**Dataset excerpts**:
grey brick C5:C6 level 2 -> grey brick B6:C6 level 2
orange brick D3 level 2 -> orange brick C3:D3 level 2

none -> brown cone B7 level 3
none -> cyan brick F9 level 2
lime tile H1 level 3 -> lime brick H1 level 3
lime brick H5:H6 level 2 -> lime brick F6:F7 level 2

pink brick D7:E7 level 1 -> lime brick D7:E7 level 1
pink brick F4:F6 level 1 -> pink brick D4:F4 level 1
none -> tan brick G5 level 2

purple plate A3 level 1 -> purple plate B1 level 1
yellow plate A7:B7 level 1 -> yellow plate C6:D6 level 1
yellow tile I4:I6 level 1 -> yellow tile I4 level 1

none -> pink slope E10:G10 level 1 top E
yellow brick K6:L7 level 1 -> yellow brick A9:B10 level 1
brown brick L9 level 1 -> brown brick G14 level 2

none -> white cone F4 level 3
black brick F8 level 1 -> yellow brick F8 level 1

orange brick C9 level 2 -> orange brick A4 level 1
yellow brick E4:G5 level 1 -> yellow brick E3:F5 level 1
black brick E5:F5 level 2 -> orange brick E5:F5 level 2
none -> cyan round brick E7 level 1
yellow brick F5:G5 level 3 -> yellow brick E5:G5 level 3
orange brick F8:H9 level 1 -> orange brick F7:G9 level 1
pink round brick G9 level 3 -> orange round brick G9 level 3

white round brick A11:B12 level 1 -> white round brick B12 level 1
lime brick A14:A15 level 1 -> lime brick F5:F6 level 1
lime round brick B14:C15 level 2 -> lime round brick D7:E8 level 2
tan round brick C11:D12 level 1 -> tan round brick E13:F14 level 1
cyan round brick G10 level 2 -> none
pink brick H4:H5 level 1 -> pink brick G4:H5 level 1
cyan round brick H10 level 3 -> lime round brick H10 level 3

**WHAT YOU WILL DO**:
Read through the data and copy every line where "white" shows up.

**RESPONSE TO THE EXERCISE**:
none -> white cone F4 level 3
white round brick A11:B12 level 1 -> white round brick B12 level 1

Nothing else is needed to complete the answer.